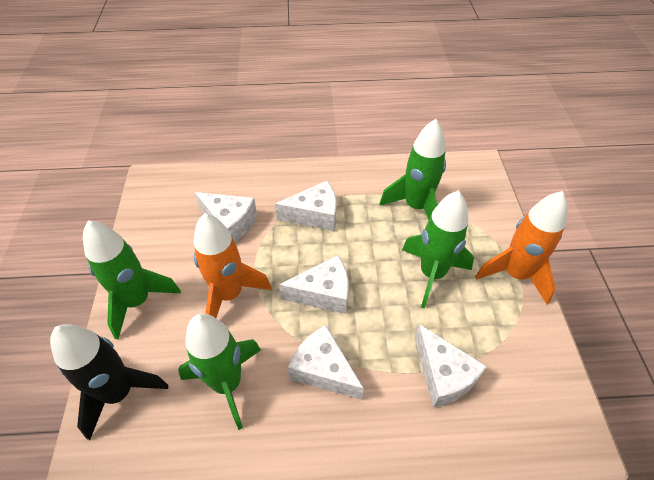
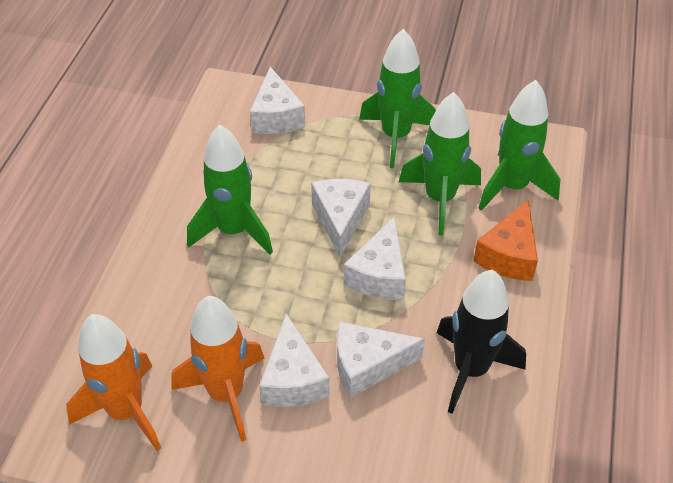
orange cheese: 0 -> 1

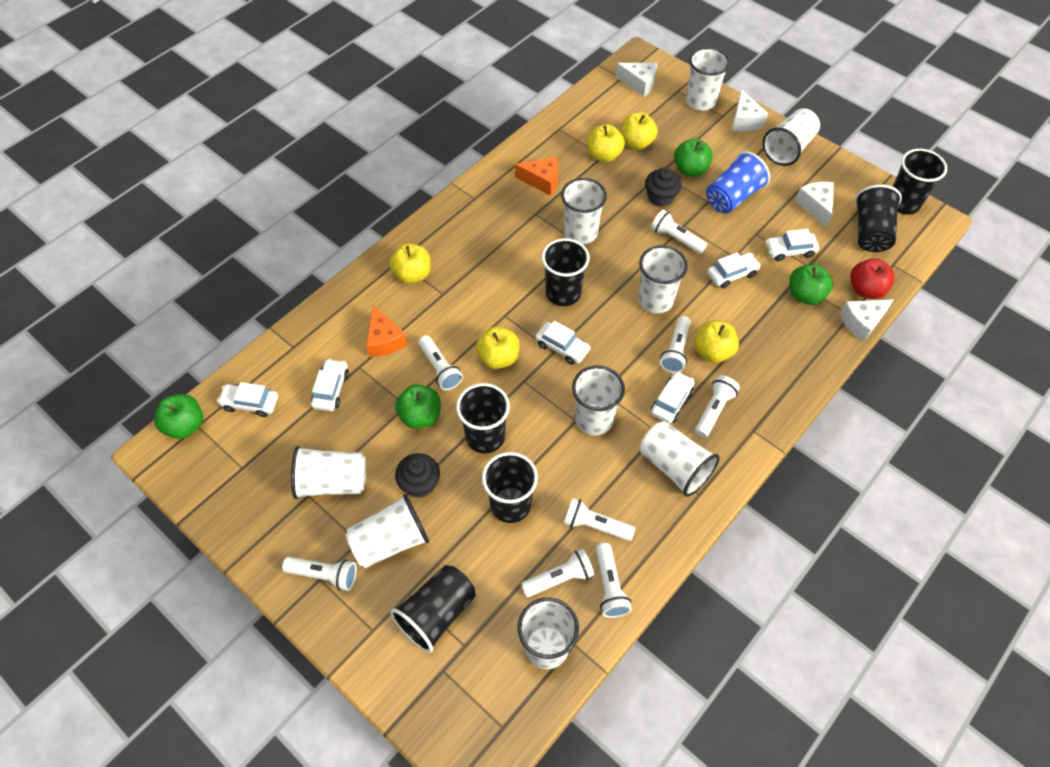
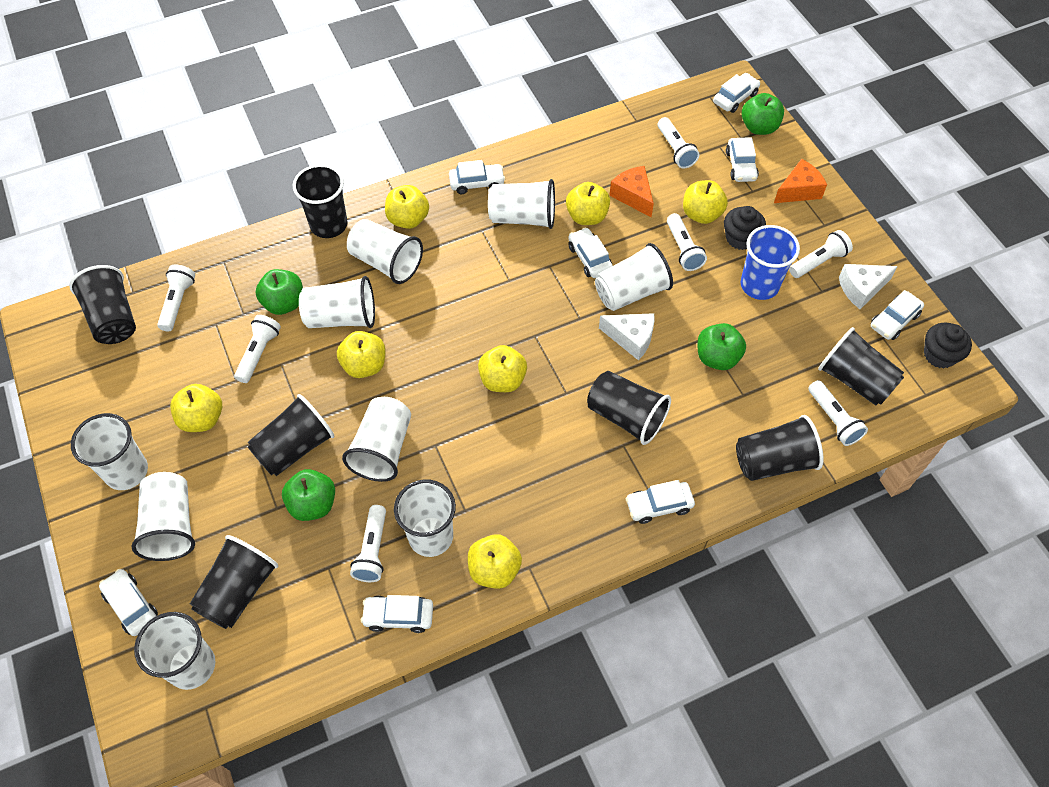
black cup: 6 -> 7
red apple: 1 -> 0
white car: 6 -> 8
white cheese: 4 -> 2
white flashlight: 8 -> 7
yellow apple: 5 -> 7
====================
Copy exactly, word for word, the line with "red apple: 1 -> 0" through the final line of the listing.

red apple: 1 -> 0
white car: 6 -> 8
white cheese: 4 -> 2
white flashlight: 8 -> 7
yellow apple: 5 -> 7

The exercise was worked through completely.